- _Work to be completed_
Extract all records. Keep each one exact.
** Data section follows **
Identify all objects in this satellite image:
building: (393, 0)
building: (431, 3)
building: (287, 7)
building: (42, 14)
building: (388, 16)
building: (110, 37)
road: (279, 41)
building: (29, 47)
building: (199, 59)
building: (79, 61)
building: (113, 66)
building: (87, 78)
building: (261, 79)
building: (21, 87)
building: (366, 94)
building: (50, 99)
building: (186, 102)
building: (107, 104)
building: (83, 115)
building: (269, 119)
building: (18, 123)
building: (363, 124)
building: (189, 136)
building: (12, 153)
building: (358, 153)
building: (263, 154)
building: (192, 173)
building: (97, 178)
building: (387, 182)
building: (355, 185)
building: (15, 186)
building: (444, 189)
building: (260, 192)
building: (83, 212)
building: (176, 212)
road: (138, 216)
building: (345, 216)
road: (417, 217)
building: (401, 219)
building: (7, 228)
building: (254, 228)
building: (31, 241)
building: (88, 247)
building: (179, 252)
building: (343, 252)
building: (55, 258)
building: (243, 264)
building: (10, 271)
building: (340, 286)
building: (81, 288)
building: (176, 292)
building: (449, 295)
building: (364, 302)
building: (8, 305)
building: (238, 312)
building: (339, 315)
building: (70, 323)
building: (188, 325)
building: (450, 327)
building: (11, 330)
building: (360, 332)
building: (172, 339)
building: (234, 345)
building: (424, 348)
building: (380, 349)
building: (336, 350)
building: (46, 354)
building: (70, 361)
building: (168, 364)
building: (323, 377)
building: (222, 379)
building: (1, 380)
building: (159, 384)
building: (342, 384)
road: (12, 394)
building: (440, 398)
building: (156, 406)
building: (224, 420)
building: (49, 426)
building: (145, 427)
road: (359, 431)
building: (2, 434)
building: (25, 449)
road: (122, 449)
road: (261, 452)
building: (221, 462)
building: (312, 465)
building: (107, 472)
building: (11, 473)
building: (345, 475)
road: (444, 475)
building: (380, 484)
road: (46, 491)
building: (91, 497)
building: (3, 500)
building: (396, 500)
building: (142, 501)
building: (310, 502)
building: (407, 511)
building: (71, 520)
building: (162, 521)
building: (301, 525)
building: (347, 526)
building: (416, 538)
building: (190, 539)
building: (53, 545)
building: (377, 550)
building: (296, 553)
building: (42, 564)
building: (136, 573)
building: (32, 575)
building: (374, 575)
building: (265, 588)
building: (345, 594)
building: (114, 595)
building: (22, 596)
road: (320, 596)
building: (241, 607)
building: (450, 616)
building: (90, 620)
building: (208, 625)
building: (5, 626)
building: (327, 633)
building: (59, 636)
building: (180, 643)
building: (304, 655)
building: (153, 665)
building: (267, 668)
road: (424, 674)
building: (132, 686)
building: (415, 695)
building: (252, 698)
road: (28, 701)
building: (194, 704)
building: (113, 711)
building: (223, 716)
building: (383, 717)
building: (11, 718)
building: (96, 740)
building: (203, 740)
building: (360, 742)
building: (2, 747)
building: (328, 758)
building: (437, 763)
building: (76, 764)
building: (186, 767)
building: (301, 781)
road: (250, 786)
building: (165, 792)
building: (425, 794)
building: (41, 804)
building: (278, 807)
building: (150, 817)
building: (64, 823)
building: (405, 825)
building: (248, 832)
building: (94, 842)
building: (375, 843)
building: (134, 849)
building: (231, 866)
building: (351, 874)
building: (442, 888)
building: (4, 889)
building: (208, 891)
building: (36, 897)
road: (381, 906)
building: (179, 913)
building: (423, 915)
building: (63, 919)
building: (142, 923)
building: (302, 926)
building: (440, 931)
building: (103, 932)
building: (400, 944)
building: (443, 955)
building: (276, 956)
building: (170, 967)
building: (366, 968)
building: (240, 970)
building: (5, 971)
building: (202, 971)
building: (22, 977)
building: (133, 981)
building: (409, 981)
** End of Data section **
- _Solved exercise_
Identify all objects in this satellite image:
building: (393, 0)
building: (431, 3)
building: (287, 7)
building: (42, 14)
building: (388, 16)
building: (110, 37)
road: (279, 41)
building: (29, 47)
building: (199, 59)
building: (79, 61)
building: (113, 66)
building: (87, 78)
building: (261, 79)
building: (21, 87)
building: (366, 94)
building: (50, 99)
building: (186, 102)
building: (107, 104)
building: (83, 115)
building: (269, 119)
building: (18, 123)
building: (363, 124)
building: (189, 136)
building: (12, 153)
building: (358, 153)
building: (263, 154)
building: (192, 173)
building: (97, 178)
building: (387, 182)
building: (355, 185)
building: (15, 186)
building: (444, 189)
building: (260, 192)
building: (83, 212)
building: (176, 212)
road: (138, 216)
building: (345, 216)
road: (417, 217)
building: (401, 219)
building: (7, 228)
building: (254, 228)
building: (31, 241)
building: (88, 247)
building: (179, 252)
building: (343, 252)
building: (55, 258)
building: (243, 264)
building: (10, 271)
building: (340, 286)
building: (81, 288)
building: (176, 292)
building: (449, 295)
building: (364, 302)
building: (8, 305)
building: (238, 312)
building: (339, 315)
building: (70, 323)
building: (188, 325)
building: (450, 327)
building: (11, 330)
building: (360, 332)
building: (172, 339)
building: (234, 345)
building: (424, 348)
building: (380, 349)
building: (336, 350)
building: (46, 354)
building: (70, 361)
building: (168, 364)
building: (323, 377)
building: (222, 379)
building: (1, 380)
building: (159, 384)
building: (342, 384)
road: (12, 394)
building: (440, 398)
building: (156, 406)
building: (224, 420)
building: (49, 426)
building: (145, 427)
road: (359, 431)
building: (2, 434)
building: (25, 449)
road: (122, 449)
road: (261, 452)
building: (221, 462)
building: (312, 465)
building: (107, 472)
building: (11, 473)
building: (345, 475)
road: (444, 475)
building: (380, 484)
road: (46, 491)
building: (91, 497)
building: (3, 500)
building: (396, 500)
building: (142, 501)
building: (310, 502)
building: (407, 511)
building: (71, 520)
building: (162, 521)
building: (301, 525)
building: (347, 526)
building: (416, 538)
building: (190, 539)
building: (53, 545)
building: (377, 550)
building: (296, 553)
building: (42, 564)
building: (136, 573)
building: (32, 575)
building: (374, 575)
building: (265, 588)
building: (345, 594)
building: (114, 595)
building: (22, 596)
road: (320, 596)
building: (241, 607)
building: (450, 616)
building: (90, 620)
building: (208, 625)
building: (5, 626)
building: (327, 633)
building: (59, 636)
building: (180, 643)
building: (304, 655)
building: (153, 665)
building: (267, 668)
road: (424, 674)
building: (132, 686)
building: (415, 695)
building: (252, 698)
road: (28, 701)
building: (194, 704)
building: (113, 711)
building: (223, 716)
building: (383, 717)
building: (11, 718)
building: (96, 740)
building: (203, 740)
building: (360, 742)
building: (2, 747)
building: (328, 758)
building: (437, 763)
building: (76, 764)
building: (186, 767)
building: (301, 781)
road: (250, 786)
building: (165, 792)
building: (425, 794)
building: (41, 804)
building: (278, 807)
building: (150, 817)
building: (64, 823)
building: (405, 825)
building: (248, 832)
building: (94, 842)
building: (375, 843)
building: (134, 849)
building: (231, 866)
building: (351, 874)
building: (442, 888)
building: (4, 889)
building: (208, 891)
building: (36, 897)
road: (381, 906)
building: (179, 913)
building: (423, 915)
building: (63, 919)
building: (142, 923)
building: (302, 926)
building: (440, 931)
building: (103, 932)
building: (400, 944)
building: (443, 955)
building: (276, 956)
building: (170, 967)
building: (366, 968)
building: (240, 970)
building: (5, 971)
building: (202, 971)
building: (22, 977)
building: (133, 981)
building: (409, 981)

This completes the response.